(Extracted records begins)
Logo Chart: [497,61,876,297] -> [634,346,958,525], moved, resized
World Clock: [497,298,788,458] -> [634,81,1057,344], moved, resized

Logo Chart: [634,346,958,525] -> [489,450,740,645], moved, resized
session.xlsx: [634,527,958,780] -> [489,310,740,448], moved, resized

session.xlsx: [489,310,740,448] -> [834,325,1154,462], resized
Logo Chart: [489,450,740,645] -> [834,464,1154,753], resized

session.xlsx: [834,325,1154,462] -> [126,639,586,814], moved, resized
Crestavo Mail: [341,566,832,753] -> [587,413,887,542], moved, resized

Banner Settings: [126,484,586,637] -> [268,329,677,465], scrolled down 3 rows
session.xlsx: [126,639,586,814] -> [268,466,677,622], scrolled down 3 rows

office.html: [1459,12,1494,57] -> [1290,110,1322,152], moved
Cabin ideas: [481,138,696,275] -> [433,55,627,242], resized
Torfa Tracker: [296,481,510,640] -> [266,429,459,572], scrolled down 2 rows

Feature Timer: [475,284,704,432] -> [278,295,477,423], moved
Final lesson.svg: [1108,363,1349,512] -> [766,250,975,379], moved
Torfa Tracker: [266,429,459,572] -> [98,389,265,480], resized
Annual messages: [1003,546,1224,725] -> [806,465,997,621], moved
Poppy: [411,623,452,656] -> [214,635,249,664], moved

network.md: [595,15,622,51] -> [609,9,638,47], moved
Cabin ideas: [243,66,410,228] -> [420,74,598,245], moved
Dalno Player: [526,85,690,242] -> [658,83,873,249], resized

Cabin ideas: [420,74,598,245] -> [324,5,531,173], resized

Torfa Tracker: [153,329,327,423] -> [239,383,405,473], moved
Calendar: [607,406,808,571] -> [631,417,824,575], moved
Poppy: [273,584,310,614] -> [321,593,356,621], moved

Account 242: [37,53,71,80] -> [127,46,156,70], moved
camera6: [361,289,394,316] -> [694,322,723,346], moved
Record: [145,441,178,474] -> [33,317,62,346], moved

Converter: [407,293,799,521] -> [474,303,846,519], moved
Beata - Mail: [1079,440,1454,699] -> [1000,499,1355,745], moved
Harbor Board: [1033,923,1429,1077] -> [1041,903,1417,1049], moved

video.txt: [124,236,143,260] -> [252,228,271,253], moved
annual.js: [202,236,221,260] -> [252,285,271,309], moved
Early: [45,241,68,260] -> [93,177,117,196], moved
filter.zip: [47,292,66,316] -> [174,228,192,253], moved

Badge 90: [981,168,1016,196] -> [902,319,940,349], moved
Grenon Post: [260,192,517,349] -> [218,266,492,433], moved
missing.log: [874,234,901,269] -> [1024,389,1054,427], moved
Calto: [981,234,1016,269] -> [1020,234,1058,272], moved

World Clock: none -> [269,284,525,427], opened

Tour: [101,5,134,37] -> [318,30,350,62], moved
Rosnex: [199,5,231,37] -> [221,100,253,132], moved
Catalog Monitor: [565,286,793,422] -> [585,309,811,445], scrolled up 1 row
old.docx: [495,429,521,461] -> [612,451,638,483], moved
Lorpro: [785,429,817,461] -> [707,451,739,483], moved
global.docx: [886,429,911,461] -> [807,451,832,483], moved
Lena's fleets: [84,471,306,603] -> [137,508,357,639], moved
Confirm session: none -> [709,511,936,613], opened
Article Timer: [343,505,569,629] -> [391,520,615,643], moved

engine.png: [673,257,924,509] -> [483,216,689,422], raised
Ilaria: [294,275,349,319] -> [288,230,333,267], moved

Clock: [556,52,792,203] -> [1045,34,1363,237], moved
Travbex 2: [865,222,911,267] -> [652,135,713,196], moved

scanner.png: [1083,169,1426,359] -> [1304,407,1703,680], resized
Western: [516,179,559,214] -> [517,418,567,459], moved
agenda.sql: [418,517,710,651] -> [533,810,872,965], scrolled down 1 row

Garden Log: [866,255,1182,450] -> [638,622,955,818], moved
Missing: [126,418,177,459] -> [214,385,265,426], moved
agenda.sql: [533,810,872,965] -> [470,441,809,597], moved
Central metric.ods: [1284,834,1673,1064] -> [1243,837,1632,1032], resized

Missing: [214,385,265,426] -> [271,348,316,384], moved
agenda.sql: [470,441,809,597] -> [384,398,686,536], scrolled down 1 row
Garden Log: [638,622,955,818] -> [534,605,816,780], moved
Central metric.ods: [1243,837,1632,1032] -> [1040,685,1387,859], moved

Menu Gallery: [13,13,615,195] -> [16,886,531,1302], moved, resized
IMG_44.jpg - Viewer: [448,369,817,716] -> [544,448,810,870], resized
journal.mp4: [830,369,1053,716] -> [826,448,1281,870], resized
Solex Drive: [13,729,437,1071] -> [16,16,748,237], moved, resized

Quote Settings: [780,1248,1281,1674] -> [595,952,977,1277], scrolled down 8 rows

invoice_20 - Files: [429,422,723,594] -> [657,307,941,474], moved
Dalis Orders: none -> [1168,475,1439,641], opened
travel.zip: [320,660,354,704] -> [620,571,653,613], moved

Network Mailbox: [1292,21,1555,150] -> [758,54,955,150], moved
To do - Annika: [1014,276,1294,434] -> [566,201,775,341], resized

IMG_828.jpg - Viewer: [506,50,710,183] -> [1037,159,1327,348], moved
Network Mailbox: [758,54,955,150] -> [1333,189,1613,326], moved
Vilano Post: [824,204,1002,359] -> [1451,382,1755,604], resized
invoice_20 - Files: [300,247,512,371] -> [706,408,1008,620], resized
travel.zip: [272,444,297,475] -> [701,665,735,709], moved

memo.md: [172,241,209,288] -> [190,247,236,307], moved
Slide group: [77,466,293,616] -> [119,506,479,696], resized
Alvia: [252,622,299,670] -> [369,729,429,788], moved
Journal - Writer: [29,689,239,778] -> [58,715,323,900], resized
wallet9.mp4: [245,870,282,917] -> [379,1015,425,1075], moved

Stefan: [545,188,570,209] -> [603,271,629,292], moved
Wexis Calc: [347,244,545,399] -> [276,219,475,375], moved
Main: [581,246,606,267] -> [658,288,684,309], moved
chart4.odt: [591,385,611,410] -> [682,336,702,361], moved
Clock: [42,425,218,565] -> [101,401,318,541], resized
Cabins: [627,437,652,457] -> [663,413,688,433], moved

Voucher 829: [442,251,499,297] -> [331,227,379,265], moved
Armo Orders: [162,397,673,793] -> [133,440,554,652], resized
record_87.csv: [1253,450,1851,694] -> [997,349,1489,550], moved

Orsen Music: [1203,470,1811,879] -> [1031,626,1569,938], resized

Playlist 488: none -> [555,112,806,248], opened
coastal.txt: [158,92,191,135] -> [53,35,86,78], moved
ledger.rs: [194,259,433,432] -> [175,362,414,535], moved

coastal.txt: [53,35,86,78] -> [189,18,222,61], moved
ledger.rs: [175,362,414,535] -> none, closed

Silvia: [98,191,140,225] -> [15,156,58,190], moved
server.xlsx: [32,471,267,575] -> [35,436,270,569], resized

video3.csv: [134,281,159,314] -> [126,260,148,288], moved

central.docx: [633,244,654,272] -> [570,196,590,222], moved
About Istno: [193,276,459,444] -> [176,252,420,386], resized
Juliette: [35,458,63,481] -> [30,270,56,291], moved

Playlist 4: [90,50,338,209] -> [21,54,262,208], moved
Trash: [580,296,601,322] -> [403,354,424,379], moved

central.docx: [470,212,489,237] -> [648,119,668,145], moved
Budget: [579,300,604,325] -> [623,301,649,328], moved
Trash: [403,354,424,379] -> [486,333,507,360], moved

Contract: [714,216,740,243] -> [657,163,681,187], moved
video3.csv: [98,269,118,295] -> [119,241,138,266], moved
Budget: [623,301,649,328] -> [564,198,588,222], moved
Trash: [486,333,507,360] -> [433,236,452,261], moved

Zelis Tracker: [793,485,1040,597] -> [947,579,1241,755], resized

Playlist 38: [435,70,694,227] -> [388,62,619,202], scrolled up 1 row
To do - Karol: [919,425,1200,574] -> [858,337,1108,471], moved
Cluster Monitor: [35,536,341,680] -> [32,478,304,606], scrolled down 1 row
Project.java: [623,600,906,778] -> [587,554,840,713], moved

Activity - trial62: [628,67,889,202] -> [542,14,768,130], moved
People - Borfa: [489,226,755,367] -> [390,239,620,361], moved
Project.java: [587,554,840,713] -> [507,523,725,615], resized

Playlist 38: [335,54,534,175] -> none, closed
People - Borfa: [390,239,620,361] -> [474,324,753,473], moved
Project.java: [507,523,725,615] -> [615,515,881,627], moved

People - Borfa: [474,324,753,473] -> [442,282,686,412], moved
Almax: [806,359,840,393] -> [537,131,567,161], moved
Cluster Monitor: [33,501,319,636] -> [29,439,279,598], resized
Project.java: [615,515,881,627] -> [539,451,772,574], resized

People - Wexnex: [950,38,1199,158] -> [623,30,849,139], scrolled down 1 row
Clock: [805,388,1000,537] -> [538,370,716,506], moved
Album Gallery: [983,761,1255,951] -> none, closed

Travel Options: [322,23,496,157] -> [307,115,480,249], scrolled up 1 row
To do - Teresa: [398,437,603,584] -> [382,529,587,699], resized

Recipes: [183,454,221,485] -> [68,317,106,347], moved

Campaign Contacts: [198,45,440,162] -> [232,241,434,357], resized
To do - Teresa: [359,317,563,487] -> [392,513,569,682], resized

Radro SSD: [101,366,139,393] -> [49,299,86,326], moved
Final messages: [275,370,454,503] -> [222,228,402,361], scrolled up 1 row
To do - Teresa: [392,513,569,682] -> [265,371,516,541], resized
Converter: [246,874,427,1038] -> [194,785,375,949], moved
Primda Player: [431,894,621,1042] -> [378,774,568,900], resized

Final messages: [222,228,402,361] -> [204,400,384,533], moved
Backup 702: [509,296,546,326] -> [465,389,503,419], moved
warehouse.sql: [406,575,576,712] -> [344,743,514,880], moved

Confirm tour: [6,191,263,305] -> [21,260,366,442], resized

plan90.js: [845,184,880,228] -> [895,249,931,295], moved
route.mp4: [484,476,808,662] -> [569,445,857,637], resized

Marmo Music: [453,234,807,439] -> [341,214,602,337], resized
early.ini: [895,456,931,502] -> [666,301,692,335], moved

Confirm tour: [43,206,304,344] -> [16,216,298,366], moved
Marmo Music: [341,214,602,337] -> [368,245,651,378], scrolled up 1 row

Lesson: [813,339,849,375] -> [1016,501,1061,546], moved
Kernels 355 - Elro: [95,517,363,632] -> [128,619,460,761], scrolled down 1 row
(Extracted records ends)
> _Task brief_: Copy only this part of the entries above: the line with "video.txt: [124,236,143,260] ->", the line with "Lorpro: [785,429,817,461] ->", and the lines between, all exactly as written.

> _Your solution_:
video.txt: [124,236,143,260] -> [252,228,271,253], moved
annual.js: [202,236,221,260] -> [252,285,271,309], moved
Early: [45,241,68,260] -> [93,177,117,196], moved
filter.zip: [47,292,66,316] -> [174,228,192,253], moved

Badge 90: [981,168,1016,196] -> [902,319,940,349], moved
Grenon Post: [260,192,517,349] -> [218,266,492,433], moved
missing.log: [874,234,901,269] -> [1024,389,1054,427], moved
Calto: [981,234,1016,269] -> [1020,234,1058,272], moved

World Clock: none -> [269,284,525,427], opened

Tour: [101,5,134,37] -> [318,30,350,62], moved
Rosnex: [199,5,231,37] -> [221,100,253,132], moved
Catalog Monitor: [565,286,793,422] -> [585,309,811,445], scrolled up 1 row
old.docx: [495,429,521,461] -> [612,451,638,483], moved
Lorpro: [785,429,817,461] -> [707,451,739,483], moved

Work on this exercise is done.